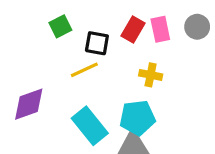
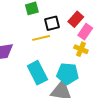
pink rectangle: (160, 29) -> (85, 32), moved, turned 35
black square: (97, 43) -> (52, 23), turned -35

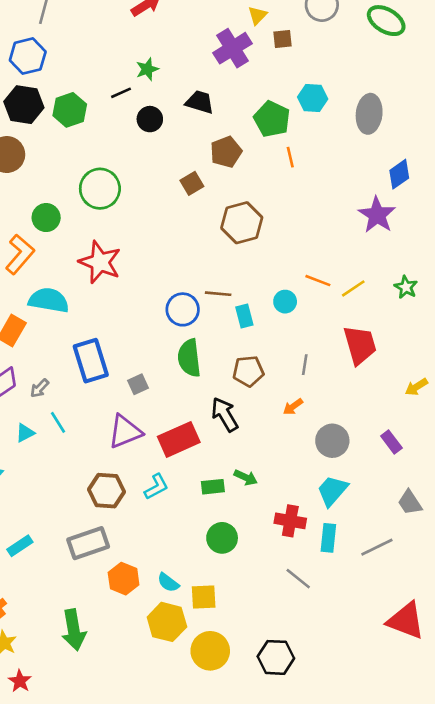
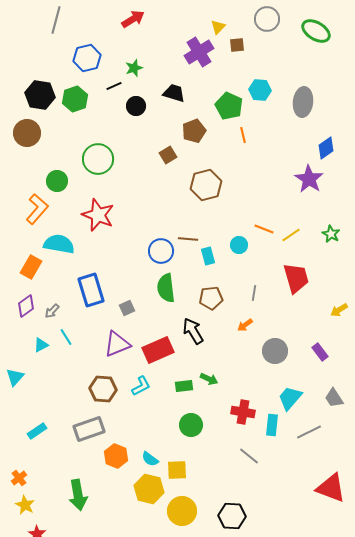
blue hexagon: (28, 56) -> (87, 58), moved
cyan trapezoid: (332, 491) -> (290, 398), moved

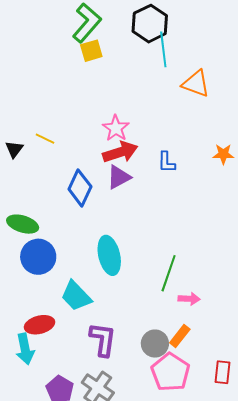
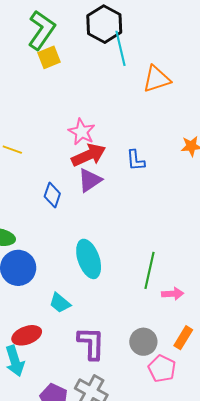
orange triangle: (196, 84) -> (157, 79), turned -32
blue diamond: (80, 188) -> (52, 195), size x0.7
cyan trapezoid: (76, 296) -> (60, 303), size x0.7
orange rectangle: (180, 336) -> (183, 338), moved
pink pentagon: (170, 372) -> (162, 369), size x0.7

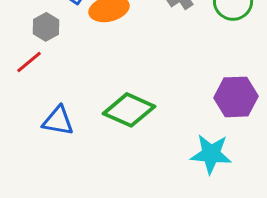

------------------------------------------------

* [Task requirements] Starting at the line that contains "black square: (97, 43)", please write out each line through the last line of the data, both ends included, and keep pictures out of the copy.

* [Result below]
black square: (97, 43) -> (52, 23), turned -35

blue hexagon: (28, 56) -> (87, 58), moved
cyan trapezoid: (332, 491) -> (290, 398), moved

orange triangle: (196, 84) -> (157, 79), turned -32
blue diamond: (80, 188) -> (52, 195), size x0.7
cyan trapezoid: (76, 296) -> (60, 303), size x0.7
orange rectangle: (180, 336) -> (183, 338), moved
pink pentagon: (170, 372) -> (162, 369), size x0.7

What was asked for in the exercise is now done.